Scene comparison data:

------------------------------------------------

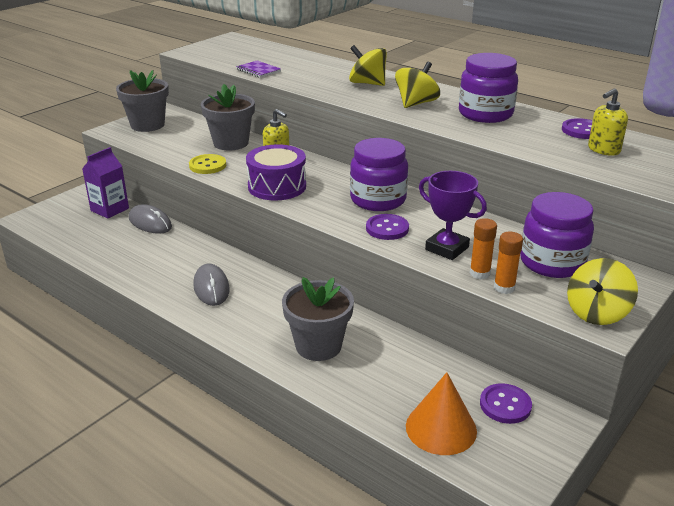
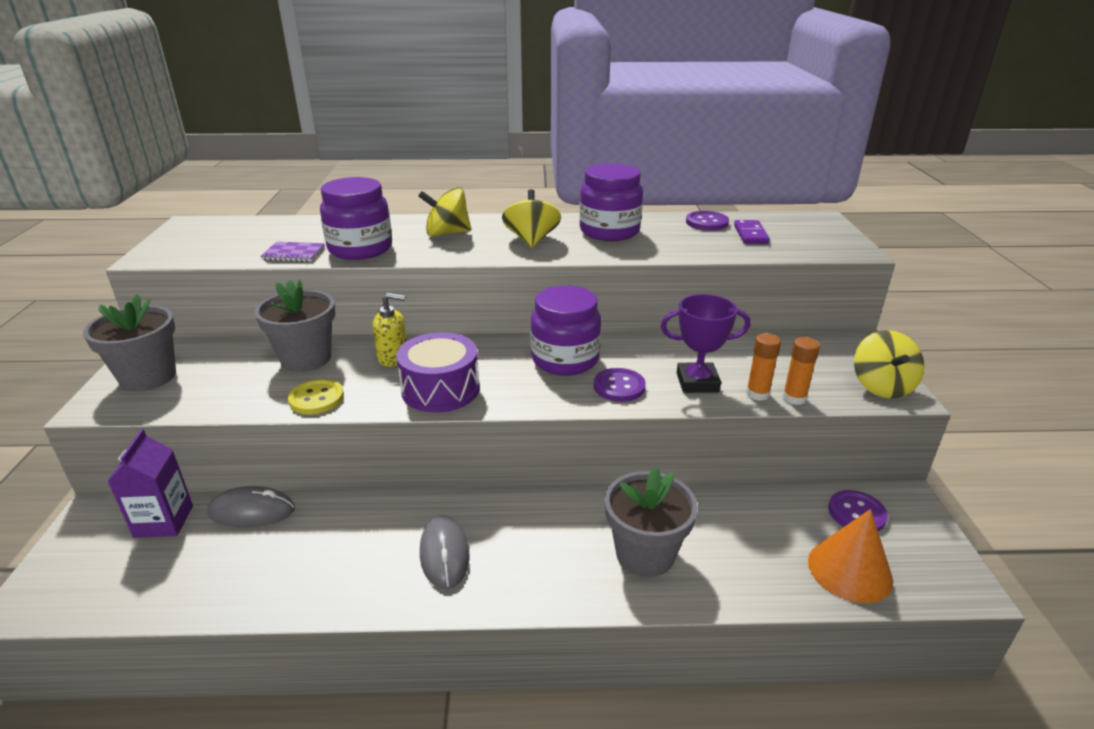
camera: 40 degrees left, 0 degrees up
(211, 287) = (444, 554): grey mouse -> grey mouse turned 45 degrees clockwise
(552, 262) = (787, 356): purple jar -> purple jar (360, 249)
(603, 150) = (751, 234): yellow soap dispenser -> purple domino

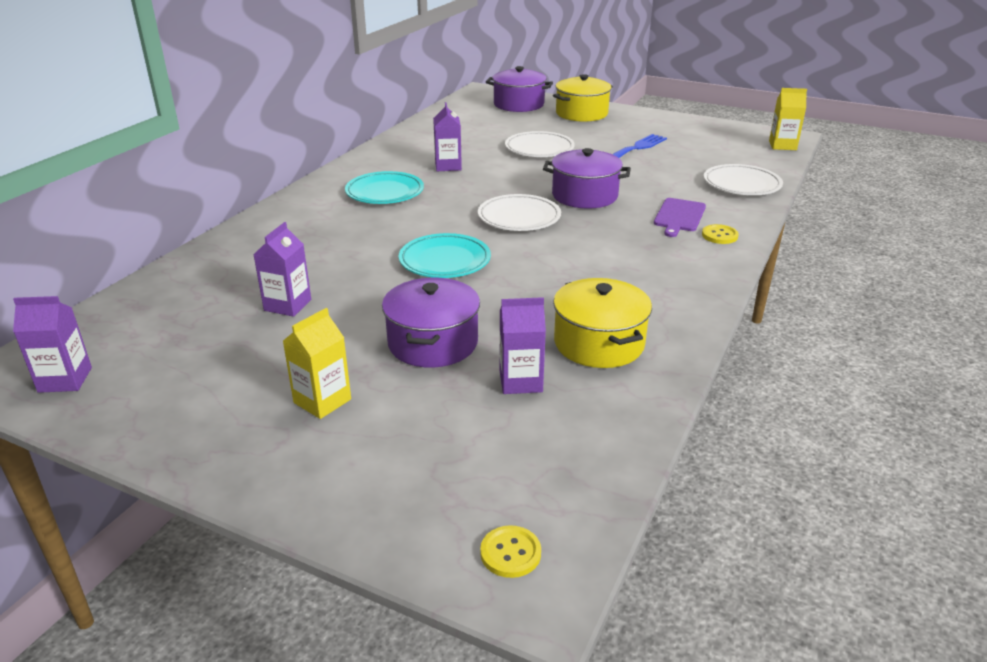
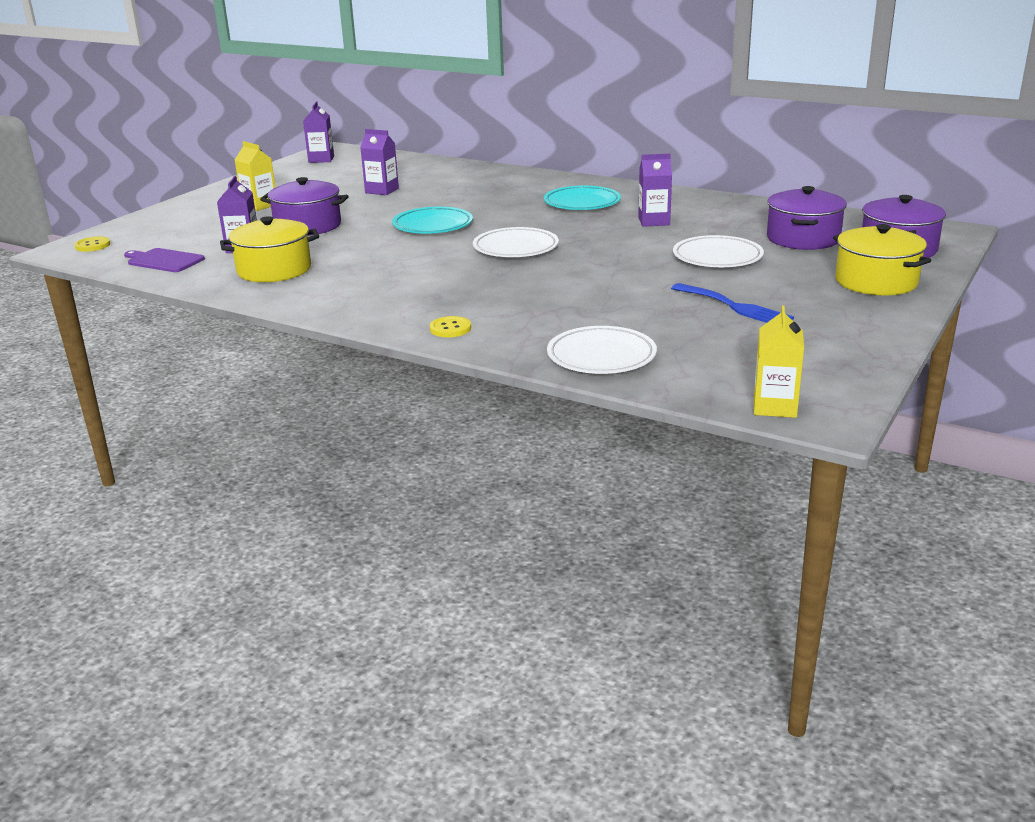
camera: 95 degrees right, 5 degrees down
(584, 196) = (569, 274): purple pot -> purple pot (803, 238)
(679, 216) = (506, 313): purple cutting board -> purple cutting board (164, 260)

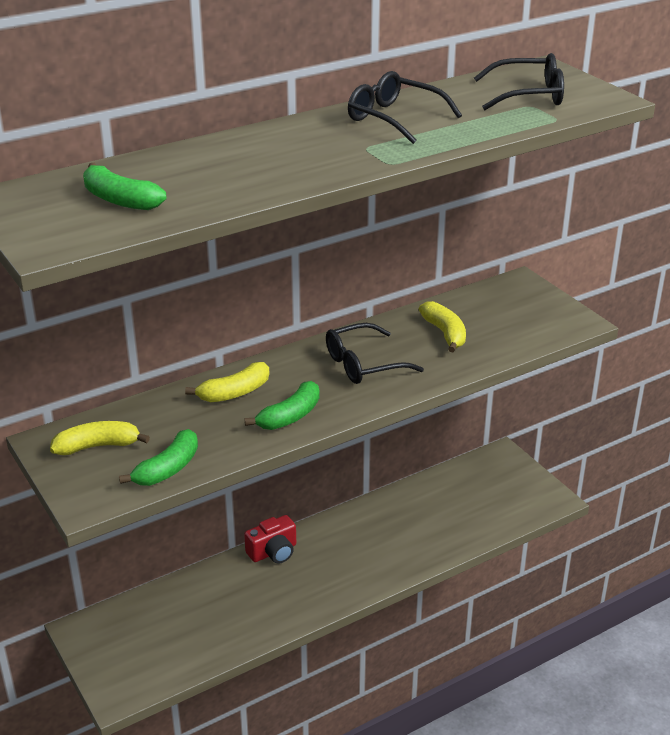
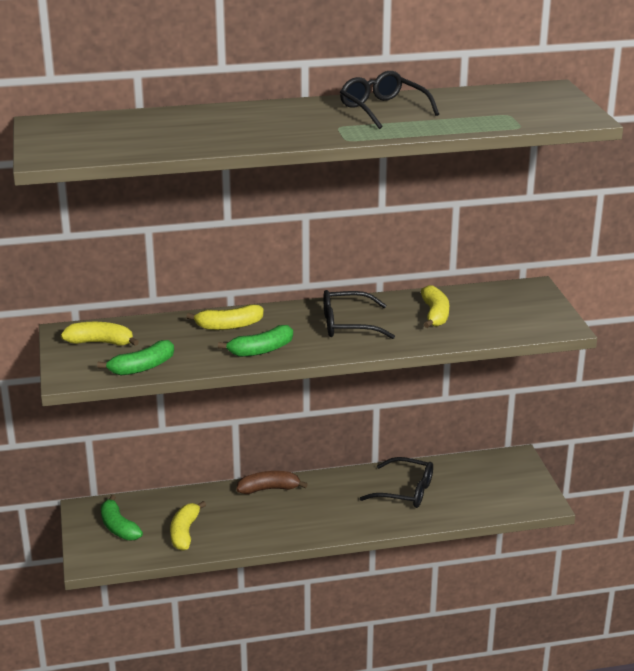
camera: 20 degrees right, 5 degrees down
(120, 200) = (121, 136): green banana -> green banana (118, 527)
(209, 629) = (185, 532): none -> yellow banana
(273, 552) = (269, 489): red camera -> brown banana
(528, 95) = (515, 107): black glasses -> black glasses (405, 491)

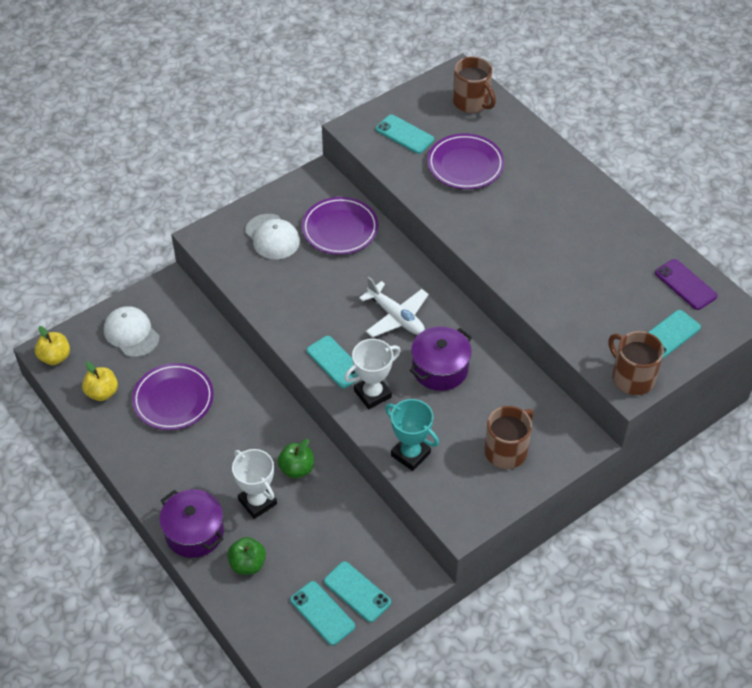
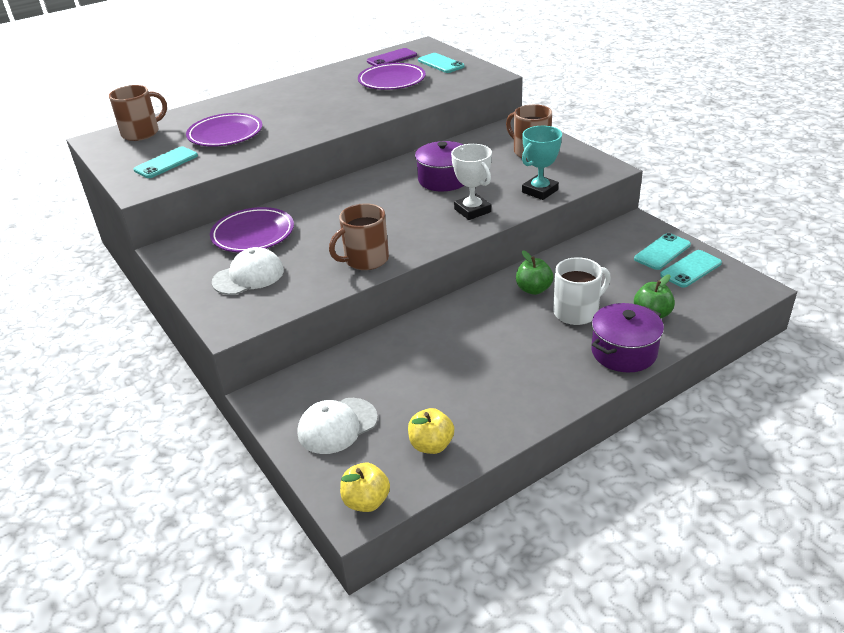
camera: 85 degrees left, 15 degrees down
(173, 399) = (444, 380): purple plate -> purple plate (392, 81)
(257, 502) = (577, 312): white trophy -> white mug
(335, 362) = (433, 231): turquoise phone -> none
(396, 317) = (379, 201): white plane -> none
(632, 377) = (481, 74): brown mug -> brown mug (365, 260)

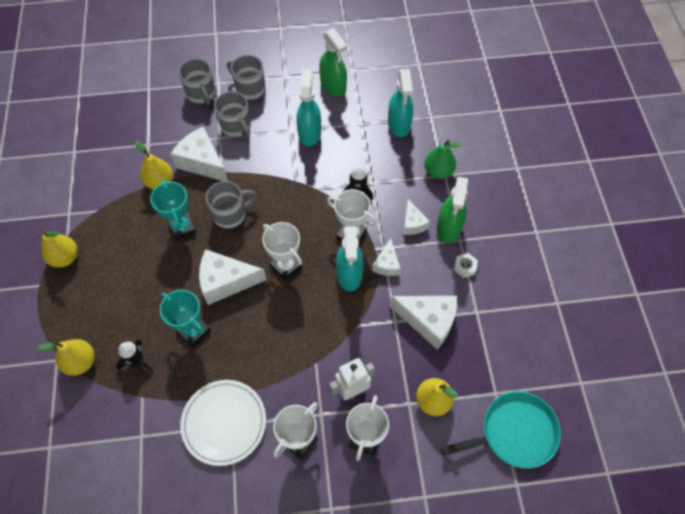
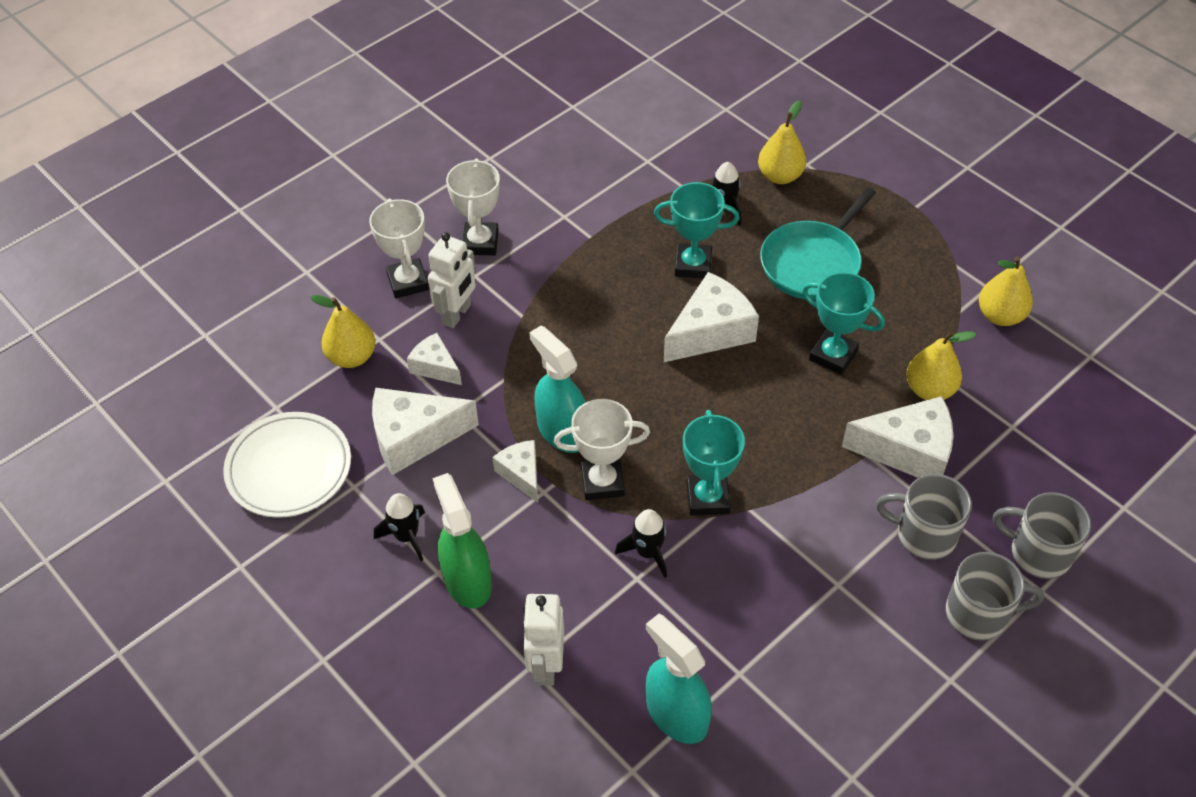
camera: 145 degrees right, 10 degrees down
(65, 258) = (925, 245): yellow pear -> yellow pear (1000, 316)
(224, 423) = (574, 213): white plate -> white plate (289, 469)
(231, 214) = (790, 408): grey mug -> none
(286, 266) = (653, 391): white trophy -> none
(309, 133) = (805, 599): turquoise spray bottle -> none
(310, 197) = (708, 498): none -> turquoise trophy
(333, 86) = (853, 717): green spray bottle -> none
(412, 223) = (526, 553): white cheese -> white cheese (435, 367)
(438, 171) = (546, 665): green pear -> white robot
(465, 267) = (406, 536): white nut -> black rocket
(514, 432) = (232, 381): turquoise pan -> turquoise pan (813, 263)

------------------------------------------------

→ Instructions to follow: Copy all the data exactly as written, but skip any picture.

→ Answer:
camera: 40 degrees left, 0 degrees up
(211, 287) = (444, 554): grey mouse -> grey mouse turned 45 degrees clockwise
(552, 262) = (787, 356): purple jar -> purple jar (360, 249)
(603, 150) = (751, 234): yellow soap dispenser -> purple domino

camera: 95 degrees right, 5 degrees down
(584, 196) = (569, 274): purple pot -> purple pot (803, 238)
(679, 216) = (506, 313): purple cutting board -> purple cutting board (164, 260)

camera: 20 degrees right, 5 degrees down
(120, 200) = (121, 136): green banana -> green banana (118, 527)
(209, 629) = (185, 532): none -> yellow banana
(273, 552) = (269, 489): red camera -> brown banana
(528, 95) = (515, 107): black glasses -> black glasses (405, 491)

camera: 85 degrees left, 15 degrees down
(173, 399) = (444, 380): purple plate -> purple plate (392, 81)
(257, 502) = (577, 312): white trophy -> white mug
(335, 362) = (433, 231): turquoise phone -> none
(396, 317) = (379, 201): white plane -> none
(632, 377) = (481, 74): brown mug -> brown mug (365, 260)

camera: 145 degrees right, 10 degrees down
(65, 258) = (925, 245): yellow pear -> yellow pear (1000, 316)
(224, 423) = (574, 213): white plate -> white plate (289, 469)
(231, 214) = (790, 408): grey mug -> none
(286, 266) = (653, 391): white trophy -> none
(309, 133) = (805, 599): turquoise spray bottle -> none
(310, 197) = (708, 498): none -> turquoise trophy
(333, 86) = (853, 717): green spray bottle -> none
(412, 223) = (526, 553): white cheese -> white cheese (435, 367)
(438, 171) = (546, 665): green pear -> white robot
(465, 267) = (406, 536): white nut -> black rocket
(514, 432) = (232, 381): turquoise pan -> turquoise pan (813, 263)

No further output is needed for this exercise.